**What this task involves**
Restate the records below word for word.

**Supplied data**

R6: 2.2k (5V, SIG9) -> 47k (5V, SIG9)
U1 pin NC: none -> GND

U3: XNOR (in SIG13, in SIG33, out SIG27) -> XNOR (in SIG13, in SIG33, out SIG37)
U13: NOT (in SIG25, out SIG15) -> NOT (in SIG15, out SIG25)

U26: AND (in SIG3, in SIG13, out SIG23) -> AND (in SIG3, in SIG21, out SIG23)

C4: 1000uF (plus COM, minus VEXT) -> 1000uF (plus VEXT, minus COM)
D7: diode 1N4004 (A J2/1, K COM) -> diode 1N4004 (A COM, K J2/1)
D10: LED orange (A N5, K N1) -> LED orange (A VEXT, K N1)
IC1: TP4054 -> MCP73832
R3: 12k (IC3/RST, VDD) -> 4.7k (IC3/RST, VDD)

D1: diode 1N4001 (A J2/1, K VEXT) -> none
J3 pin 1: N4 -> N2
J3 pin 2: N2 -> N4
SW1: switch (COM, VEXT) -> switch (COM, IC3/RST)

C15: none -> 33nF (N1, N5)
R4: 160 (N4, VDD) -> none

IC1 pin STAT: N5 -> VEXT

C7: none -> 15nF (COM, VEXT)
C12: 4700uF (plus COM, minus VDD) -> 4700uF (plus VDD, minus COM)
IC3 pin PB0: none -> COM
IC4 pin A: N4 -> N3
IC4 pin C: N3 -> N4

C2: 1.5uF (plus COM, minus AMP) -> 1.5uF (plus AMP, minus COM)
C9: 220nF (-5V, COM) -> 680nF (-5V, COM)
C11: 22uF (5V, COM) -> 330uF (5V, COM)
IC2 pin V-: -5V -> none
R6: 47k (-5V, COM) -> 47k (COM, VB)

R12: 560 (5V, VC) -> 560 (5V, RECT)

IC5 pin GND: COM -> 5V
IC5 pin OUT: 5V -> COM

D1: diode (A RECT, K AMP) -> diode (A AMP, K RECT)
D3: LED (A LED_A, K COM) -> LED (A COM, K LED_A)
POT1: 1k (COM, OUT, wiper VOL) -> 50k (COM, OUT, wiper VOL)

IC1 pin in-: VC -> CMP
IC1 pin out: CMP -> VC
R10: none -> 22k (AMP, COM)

**Result below**
R6: 2.2k (5V, SIG9) -> 47k (5V, SIG9)
U1 pin NC: none -> GND

U3: XNOR (in SIG13, in SIG33, out SIG27) -> XNOR (in SIG13, in SIG33, out SIG37)
U13: NOT (in SIG25, out SIG15) -> NOT (in SIG15, out SIG25)

U26: AND (in SIG3, in SIG13, out SIG23) -> AND (in SIG3, in SIG21, out SIG23)

C4: 1000uF (plus COM, minus VEXT) -> 1000uF (plus VEXT, minus COM)
D7: diode 1N4004 (A J2/1, K COM) -> diode 1N4004 (A COM, K J2/1)
D10: LED orange (A N5, K N1) -> LED orange (A VEXT, K N1)
IC1: TP4054 -> MCP73832
R3: 12k (IC3/RST, VDD) -> 4.7k (IC3/RST, VDD)

D1: diode 1N4001 (A J2/1, K VEXT) -> none
J3 pin 1: N4 -> N2
J3 pin 2: N2 -> N4
SW1: switch (COM, VEXT) -> switch (COM, IC3/RST)

C15: none -> 33nF (N1, N5)
R4: 160 (N4, VDD) -> none

IC1 pin STAT: N5 -> VEXT

C7: none -> 15nF (COM, VEXT)
C12: 4700uF (plus COM, minus VDD) -> 4700uF (plus VDD, minus COM)
IC3 pin PB0: none -> COM
IC4 pin A: N4 -> N3
IC4 pin C: N3 -> N4

C2: 1.5uF (plus COM, minus AMP) -> 1.5uF (plus AMP, minus COM)
C9: 220nF (-5V, COM) -> 680nF (-5V, COM)
C11: 22uF (5V, COM) -> 330uF (5V, COM)
IC2 pin V-: -5V -> none
R6: 47k (-5V, COM) -> 47k (COM, VB)

R12: 560 (5V, VC) -> 560 (5V, RECT)

IC5 pin GND: COM -> 5V
IC5 pin OUT: 5V -> COM

D1: diode (A RECT, K AMP) -> diode (A AMP, K RECT)
D3: LED (A LED_A, K COM) -> LED (A COM, K LED_A)
POT1: 1k (COM, OUT, wiper VOL) -> 50k (COM, OUT, wiper VOL)

IC1 pin in-: VC -> CMP
IC1 pin out: CMP -> VC
R10: none -> 22k (AMP, COM)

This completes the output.